Assignment. Copy out every line of the data that has the word "pink" somewhere in it.

Material for this exercise.
╭──
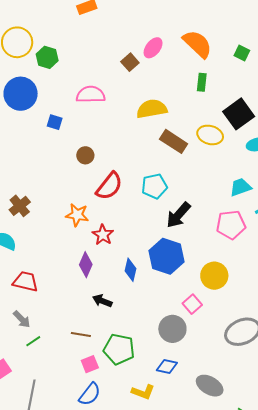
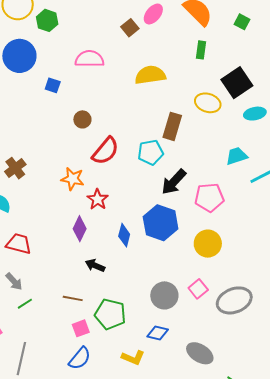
brown rectangle: (174, 141) -> (172, 126), moved, turned 72
pink pentagon: (231, 225) -> (209, 197), moved
pink square: (192, 304) -> (198, 289), moved

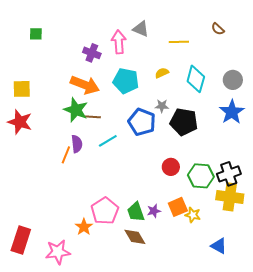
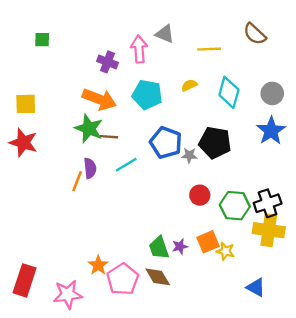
brown semicircle: (218, 29) -> (255, 34), size x1.5
gray star: (162, 106) -> (189, 155), moved
pink pentagon: (105, 211) -> (123, 279), moved

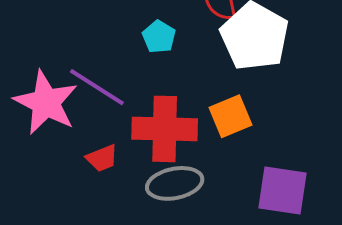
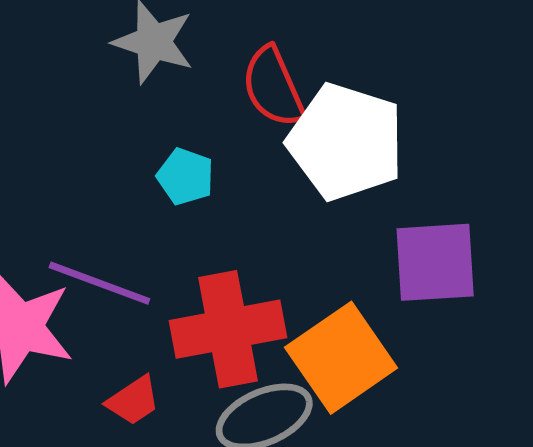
orange square: (230, 116) -> (341, 358), moved, size x1.4
purple square: (283, 190) -> (435, 262), moved

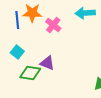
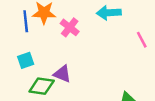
cyan square: (17, 52) -> (26, 60), turned 32

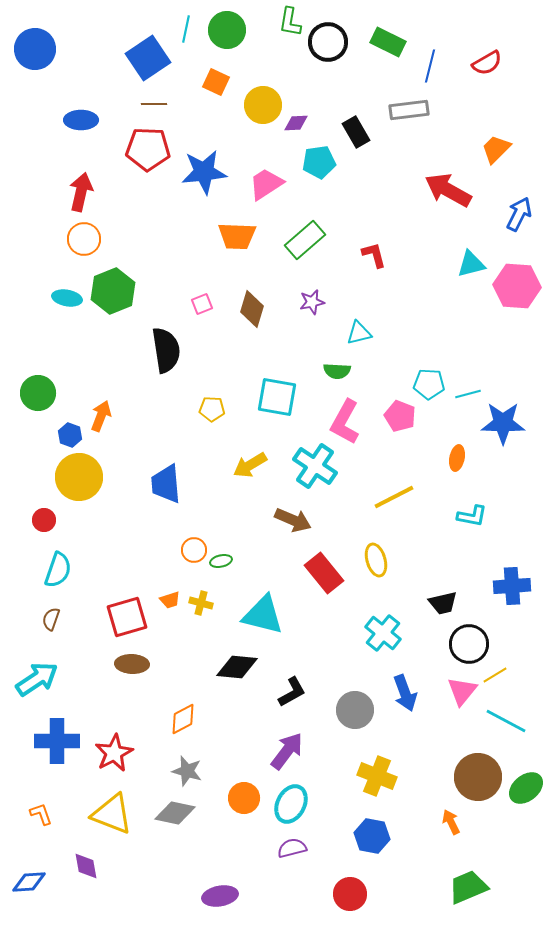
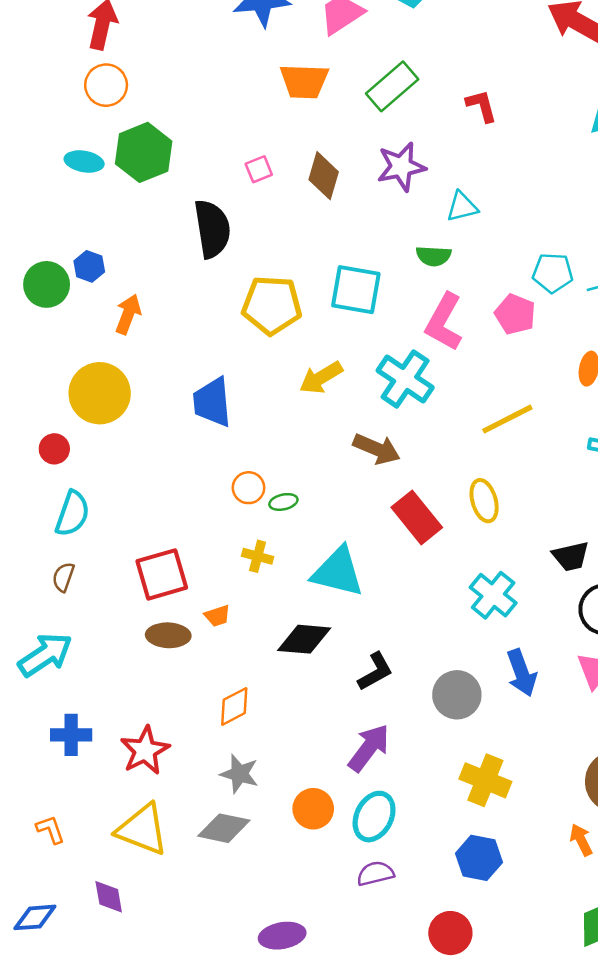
purple star: (312, 302) -> (401, 167), size x1.5
yellow pentagon: (212, 409) -> (272, 305), size x1.8
blue hexagon: (70, 435) -> (89, 266), moved
orange trapezoid: (170, 600) -> (217, 616), moved
blue cross: (57, 741) -> (71, 735), size x0.7

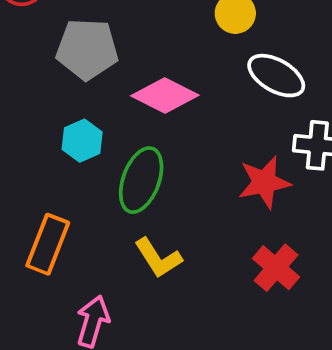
╰──
Output of the task.
pink pentagon: (231, 225) -> (209, 197), moved
pink square: (192, 304) -> (198, 289), moved
pink pentagon: (105, 211) -> (123, 279), moved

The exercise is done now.